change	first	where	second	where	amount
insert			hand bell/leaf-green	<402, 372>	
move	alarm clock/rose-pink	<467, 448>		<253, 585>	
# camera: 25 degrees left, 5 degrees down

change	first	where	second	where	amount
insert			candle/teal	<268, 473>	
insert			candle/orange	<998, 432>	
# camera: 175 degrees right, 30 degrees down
===
Problem statement :: Retype the material precisely, leaving out no line.

Output ::
change	first	where	second	where	amount
insert			hand bell/leaf-green	<402, 372>	
move	alarm clock/rose-pink	<467, 448>		<253, 585>	
# camera: 25 degrees left, 5 degrees down

change	first	where	second	where	amount
insert			candle/teal	<268, 473>	
insert			candle/orange	<998, 432>	
# camera: 175 degrees right, 30 degrees down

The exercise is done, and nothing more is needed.